---------- DATA
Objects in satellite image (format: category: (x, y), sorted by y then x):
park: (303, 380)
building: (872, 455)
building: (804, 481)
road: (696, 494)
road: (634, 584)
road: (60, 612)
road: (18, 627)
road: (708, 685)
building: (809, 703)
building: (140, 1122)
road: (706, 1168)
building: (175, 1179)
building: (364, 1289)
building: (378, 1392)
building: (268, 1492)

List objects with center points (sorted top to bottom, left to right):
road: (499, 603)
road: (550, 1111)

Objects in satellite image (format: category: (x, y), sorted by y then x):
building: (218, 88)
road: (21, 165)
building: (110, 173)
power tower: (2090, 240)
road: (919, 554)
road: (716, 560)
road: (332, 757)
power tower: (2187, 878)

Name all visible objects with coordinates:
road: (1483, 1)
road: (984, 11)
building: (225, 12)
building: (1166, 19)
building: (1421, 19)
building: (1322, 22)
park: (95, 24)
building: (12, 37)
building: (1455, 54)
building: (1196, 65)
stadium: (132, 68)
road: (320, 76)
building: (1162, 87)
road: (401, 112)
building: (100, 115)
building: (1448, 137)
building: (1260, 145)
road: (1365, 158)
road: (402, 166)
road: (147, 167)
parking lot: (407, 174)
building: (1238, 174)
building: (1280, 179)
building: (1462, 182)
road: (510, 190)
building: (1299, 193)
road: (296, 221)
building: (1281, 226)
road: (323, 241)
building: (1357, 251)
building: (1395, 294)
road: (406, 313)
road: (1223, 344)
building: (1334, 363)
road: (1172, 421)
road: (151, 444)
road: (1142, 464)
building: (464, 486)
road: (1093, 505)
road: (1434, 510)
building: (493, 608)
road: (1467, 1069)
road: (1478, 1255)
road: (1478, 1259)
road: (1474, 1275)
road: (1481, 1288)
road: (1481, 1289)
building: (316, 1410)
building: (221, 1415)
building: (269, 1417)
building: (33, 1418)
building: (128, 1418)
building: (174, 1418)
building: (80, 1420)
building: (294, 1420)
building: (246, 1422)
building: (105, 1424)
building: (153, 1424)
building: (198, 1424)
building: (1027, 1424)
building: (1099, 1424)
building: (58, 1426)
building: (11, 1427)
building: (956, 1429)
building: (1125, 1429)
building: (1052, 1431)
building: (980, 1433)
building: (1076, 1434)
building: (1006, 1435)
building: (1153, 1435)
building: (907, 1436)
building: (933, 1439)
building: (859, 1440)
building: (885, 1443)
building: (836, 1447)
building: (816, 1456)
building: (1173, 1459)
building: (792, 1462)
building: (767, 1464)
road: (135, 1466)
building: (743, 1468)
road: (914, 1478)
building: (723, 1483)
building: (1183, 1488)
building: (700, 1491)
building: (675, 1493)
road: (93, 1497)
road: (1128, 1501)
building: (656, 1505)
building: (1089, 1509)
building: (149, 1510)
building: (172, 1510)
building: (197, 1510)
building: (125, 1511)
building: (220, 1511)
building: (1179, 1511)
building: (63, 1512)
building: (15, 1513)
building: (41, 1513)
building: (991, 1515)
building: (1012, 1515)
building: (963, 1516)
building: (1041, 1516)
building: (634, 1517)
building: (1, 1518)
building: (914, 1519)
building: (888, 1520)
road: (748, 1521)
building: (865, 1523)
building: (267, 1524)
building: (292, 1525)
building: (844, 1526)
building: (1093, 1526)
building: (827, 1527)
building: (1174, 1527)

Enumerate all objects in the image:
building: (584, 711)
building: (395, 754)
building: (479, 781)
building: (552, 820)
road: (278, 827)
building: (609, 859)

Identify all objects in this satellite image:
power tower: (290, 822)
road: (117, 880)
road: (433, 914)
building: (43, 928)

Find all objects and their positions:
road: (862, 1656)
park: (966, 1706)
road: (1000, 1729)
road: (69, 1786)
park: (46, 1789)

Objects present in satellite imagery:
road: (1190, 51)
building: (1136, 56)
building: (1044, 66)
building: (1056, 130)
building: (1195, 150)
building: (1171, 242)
--------------------
# EXERCISE REQUIREMENTS:
For every line of the records that has the word "satellite" in it, make a copy.

# RESPONSE TO THE TASK:
Objects in satellite image (format: category: (x, y), sorted by y then x):
Objects in satellite image (format: category: (x, y), sorted by y then x):
Identify all objects in this satellite image:
Objects present in satellite imagery:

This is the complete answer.